BRIEF:
Go through the records and report each line holding the string "none".

(Dataset items)
-=-=-=-=-

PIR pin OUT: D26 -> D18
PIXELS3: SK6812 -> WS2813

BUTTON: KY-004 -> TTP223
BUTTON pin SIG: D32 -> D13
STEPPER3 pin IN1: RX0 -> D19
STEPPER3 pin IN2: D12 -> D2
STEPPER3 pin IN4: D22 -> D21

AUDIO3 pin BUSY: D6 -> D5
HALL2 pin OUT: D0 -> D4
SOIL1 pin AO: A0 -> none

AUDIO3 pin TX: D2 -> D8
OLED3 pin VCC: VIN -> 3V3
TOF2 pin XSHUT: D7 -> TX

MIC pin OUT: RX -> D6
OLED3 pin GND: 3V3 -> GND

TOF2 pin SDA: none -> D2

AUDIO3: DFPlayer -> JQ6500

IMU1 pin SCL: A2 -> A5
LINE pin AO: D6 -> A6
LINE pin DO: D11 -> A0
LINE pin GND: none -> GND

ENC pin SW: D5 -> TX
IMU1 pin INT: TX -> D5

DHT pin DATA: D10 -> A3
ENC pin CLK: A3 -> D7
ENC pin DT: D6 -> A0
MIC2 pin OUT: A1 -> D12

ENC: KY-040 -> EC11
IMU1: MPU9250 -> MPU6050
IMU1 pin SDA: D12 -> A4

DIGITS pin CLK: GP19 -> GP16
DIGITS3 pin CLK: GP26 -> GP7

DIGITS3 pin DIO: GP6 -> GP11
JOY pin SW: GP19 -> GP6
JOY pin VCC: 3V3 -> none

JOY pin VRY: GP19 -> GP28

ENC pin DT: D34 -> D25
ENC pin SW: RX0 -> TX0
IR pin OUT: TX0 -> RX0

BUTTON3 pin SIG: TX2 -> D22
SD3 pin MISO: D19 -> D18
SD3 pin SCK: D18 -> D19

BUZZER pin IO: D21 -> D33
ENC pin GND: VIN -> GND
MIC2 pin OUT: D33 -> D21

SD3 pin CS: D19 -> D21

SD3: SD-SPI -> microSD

-=-=-=-=-

ANSWER FOR THE TASK:
SOIL1 pin AO: A0 -> none
TOF2 pin SDA: none -> D2
LINE pin GND: none -> GND
JOY pin VCC: 3V3 -> none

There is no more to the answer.